Exercise brief =>
Your task is to copy the data exactly while leaving out every picture.

Source records:
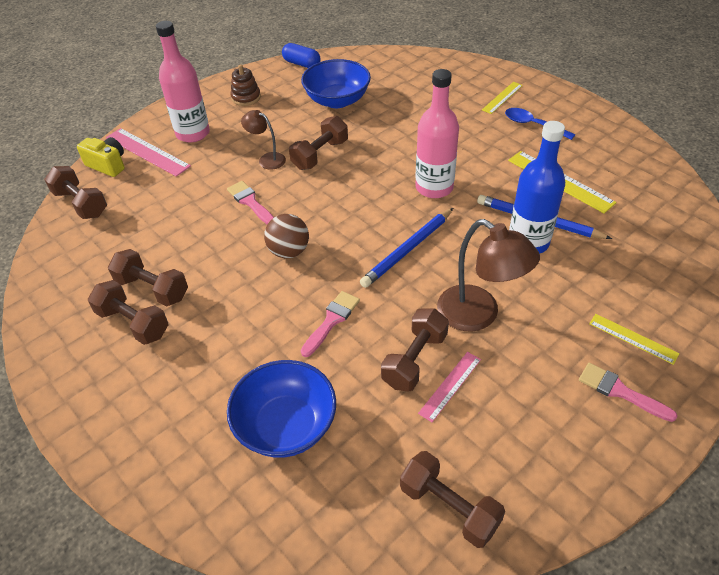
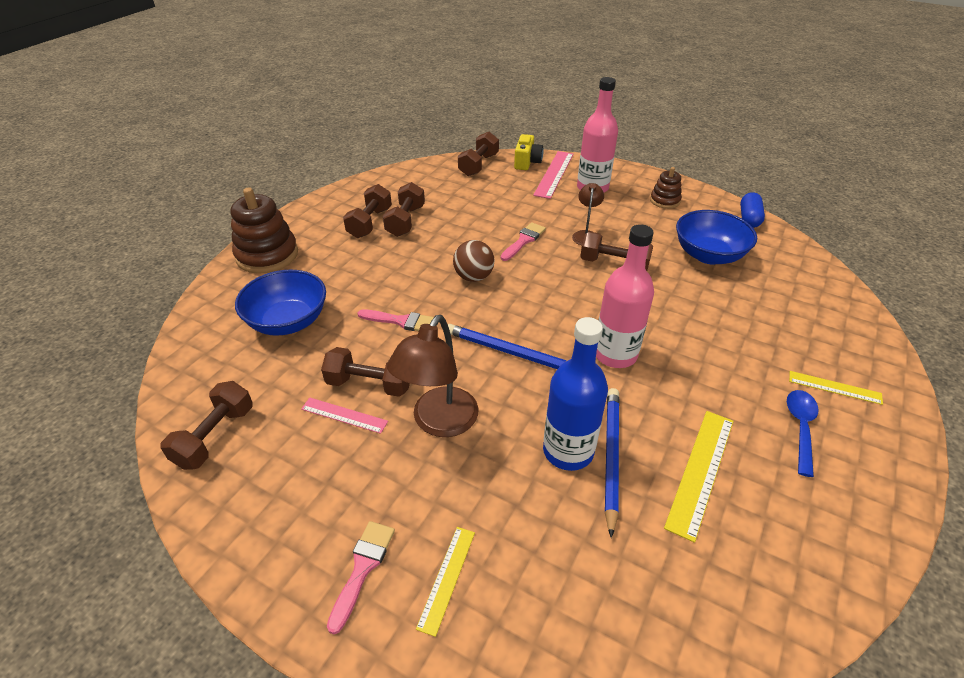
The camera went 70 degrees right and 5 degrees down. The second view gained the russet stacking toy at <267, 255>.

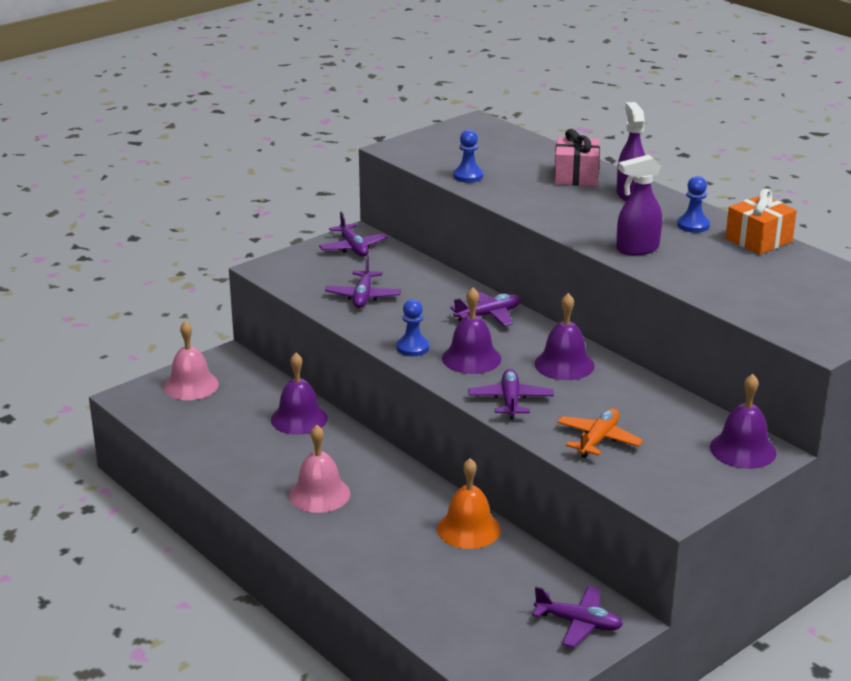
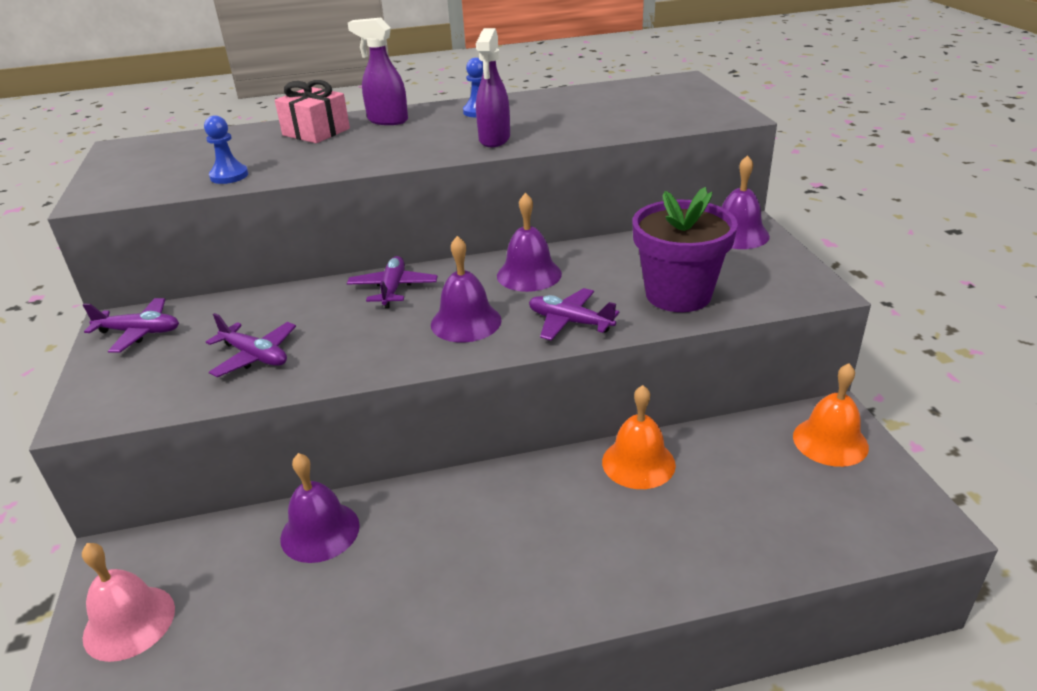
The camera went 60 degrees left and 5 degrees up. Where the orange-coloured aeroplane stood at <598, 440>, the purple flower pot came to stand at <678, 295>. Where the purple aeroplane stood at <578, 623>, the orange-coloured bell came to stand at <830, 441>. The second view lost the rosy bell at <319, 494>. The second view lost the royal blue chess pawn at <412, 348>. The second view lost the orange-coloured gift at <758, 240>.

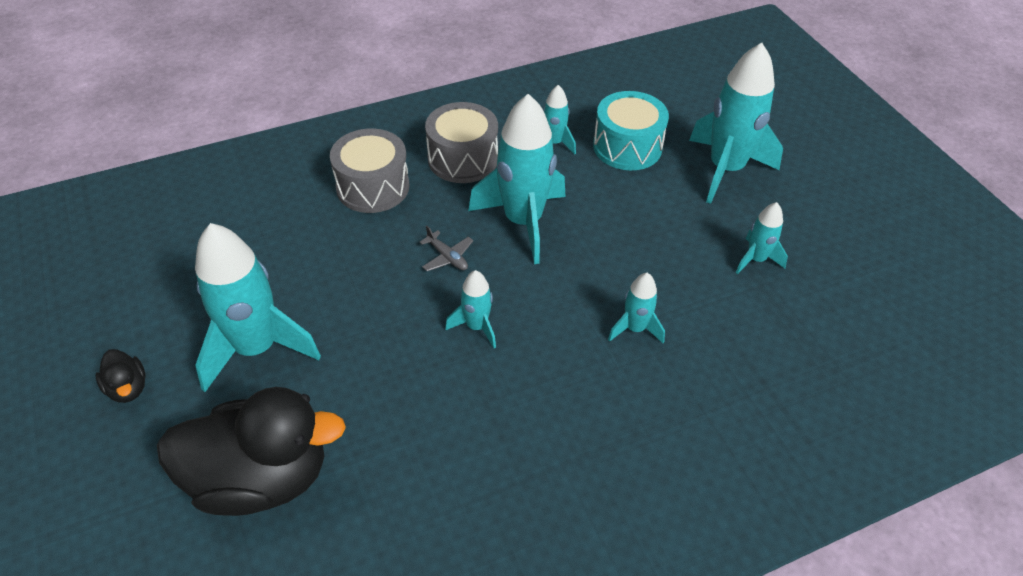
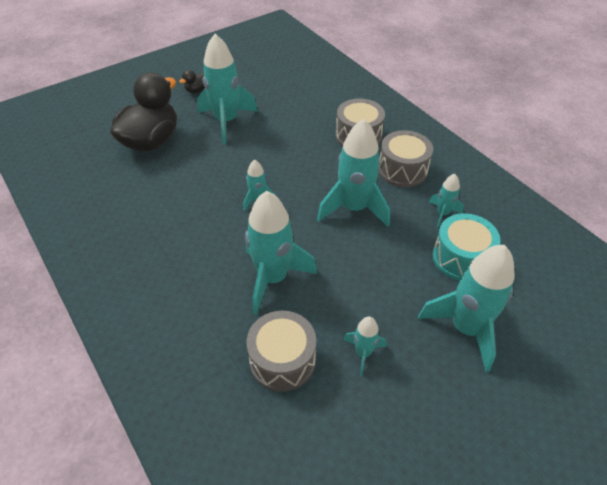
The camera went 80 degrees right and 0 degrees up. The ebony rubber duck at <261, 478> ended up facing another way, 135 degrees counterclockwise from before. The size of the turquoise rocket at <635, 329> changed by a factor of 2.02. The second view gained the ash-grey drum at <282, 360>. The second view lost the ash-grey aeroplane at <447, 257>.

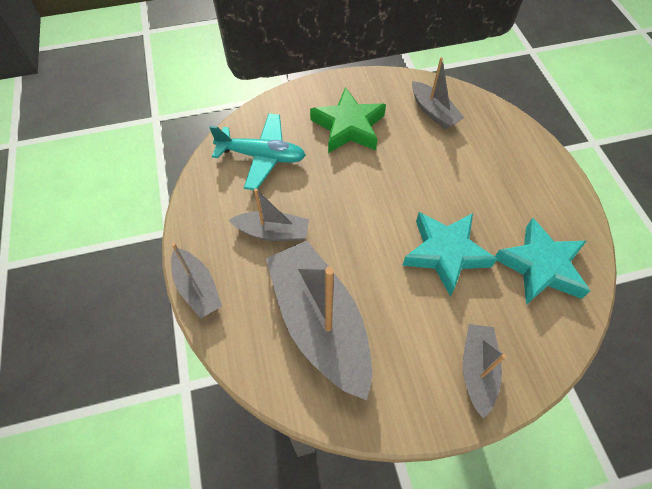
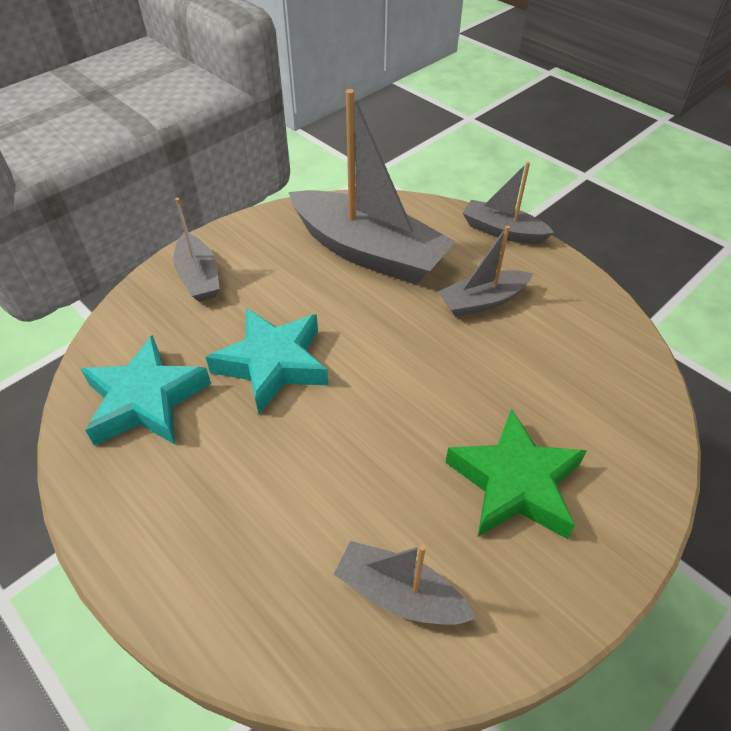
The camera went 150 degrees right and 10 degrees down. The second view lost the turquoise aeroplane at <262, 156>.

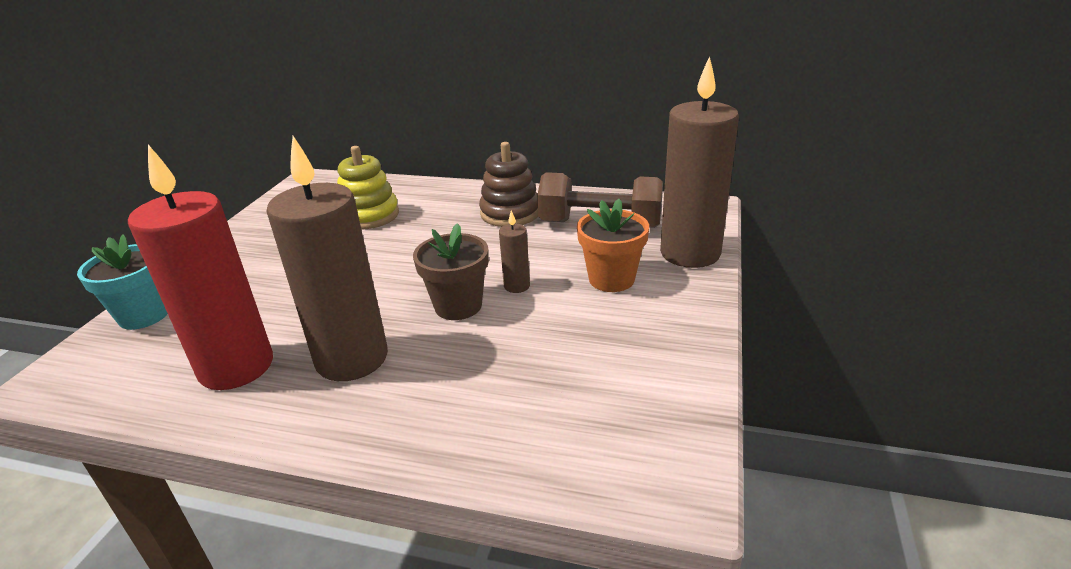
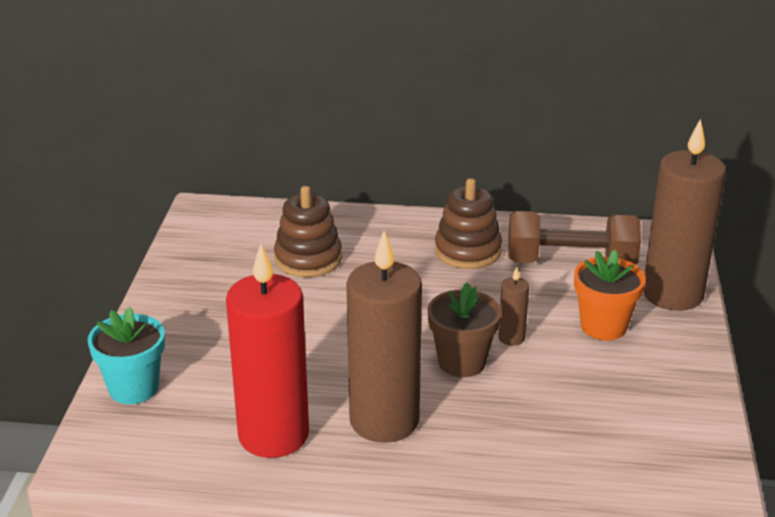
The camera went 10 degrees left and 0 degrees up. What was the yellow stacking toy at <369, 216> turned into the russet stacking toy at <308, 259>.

The answer =>
The camera went 70 degrees right and 5 degrees down. The second view gained the russet stacking toy at <267, 255>.

The camera went 60 degrees left and 5 degrees up. Where the orange-coloured aeroplane stood at <598, 440>, the purple flower pot came to stand at <678, 295>. Where the purple aeroplane stood at <578, 623>, the orange-coloured bell came to stand at <830, 441>. The second view lost the rosy bell at <319, 494>. The second view lost the royal blue chess pawn at <412, 348>. The second view lost the orange-coloured gift at <758, 240>.

The camera went 80 degrees right and 0 degrees up. The ebony rubber duck at <261, 478> ended up facing another way, 135 degrees counterclockwise from before. The size of the turquoise rocket at <635, 329> changed by a factor of 2.02. The second view gained the ash-grey drum at <282, 360>. The second view lost the ash-grey aeroplane at <447, 257>.

The camera went 150 degrees right and 10 degrees down. The second view lost the turquoise aeroplane at <262, 156>.

The camera went 10 degrees left and 0 degrees up. What was the yellow stacking toy at <369, 216> turned into the russet stacking toy at <308, 259>.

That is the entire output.